— RECORDED INFORMATION —
<<<<

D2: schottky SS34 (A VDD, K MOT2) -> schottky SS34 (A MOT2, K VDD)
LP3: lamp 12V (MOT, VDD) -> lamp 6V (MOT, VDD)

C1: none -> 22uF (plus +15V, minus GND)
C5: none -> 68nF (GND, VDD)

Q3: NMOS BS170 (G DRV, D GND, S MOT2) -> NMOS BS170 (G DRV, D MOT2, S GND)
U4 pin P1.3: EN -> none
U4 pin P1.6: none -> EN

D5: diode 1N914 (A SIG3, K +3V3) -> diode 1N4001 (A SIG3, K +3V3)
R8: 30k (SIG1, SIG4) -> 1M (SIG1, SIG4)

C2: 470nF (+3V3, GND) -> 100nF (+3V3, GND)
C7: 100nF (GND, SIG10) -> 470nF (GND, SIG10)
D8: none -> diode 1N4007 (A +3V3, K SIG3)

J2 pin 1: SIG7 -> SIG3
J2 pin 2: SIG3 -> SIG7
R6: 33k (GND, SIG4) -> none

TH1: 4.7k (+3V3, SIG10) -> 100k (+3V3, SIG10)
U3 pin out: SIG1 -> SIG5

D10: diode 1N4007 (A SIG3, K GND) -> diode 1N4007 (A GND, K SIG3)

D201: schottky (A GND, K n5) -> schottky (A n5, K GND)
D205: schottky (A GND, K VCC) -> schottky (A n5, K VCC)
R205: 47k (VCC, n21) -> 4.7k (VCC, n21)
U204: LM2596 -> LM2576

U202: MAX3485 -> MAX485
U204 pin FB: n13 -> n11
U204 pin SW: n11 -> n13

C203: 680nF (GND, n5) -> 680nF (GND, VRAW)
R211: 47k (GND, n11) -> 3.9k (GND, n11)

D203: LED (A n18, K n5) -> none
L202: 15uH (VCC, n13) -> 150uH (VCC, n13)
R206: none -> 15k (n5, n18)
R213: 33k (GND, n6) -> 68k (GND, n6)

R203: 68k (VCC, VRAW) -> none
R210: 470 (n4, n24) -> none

>>>>

Among the records above, only the lines between the line holding "C2: 470nF (+3V3, GND) -> 100nF (+3V3, GND)" and the line holding "U204 pin FB: n13 -> n11", inclusive, are to be output, exactly as written.

C2: 470nF (+3V3, GND) -> 100nF (+3V3, GND)
C7: 100nF (GND, SIG10) -> 470nF (GND, SIG10)
D8: none -> diode 1N4007 (A +3V3, K SIG3)

J2 pin 1: SIG7 -> SIG3
J2 pin 2: SIG3 -> SIG7
R6: 33k (GND, SIG4) -> none

TH1: 4.7k (+3V3, SIG10) -> 100k (+3V3, SIG10)
U3 pin out: SIG1 -> SIG5

D10: diode 1N4007 (A SIG3, K GND) -> diode 1N4007 (A GND, K SIG3)

D201: schottky (A GND, K n5) -> schottky (A n5, K GND)
D205: schottky (A GND, K VCC) -> schottky (A n5, K VCC)
R205: 47k (VCC, n21) -> 4.7k (VCC, n21)
U204: LM2596 -> LM2576

U202: MAX3485 -> MAX485
U204 pin FB: n13 -> n11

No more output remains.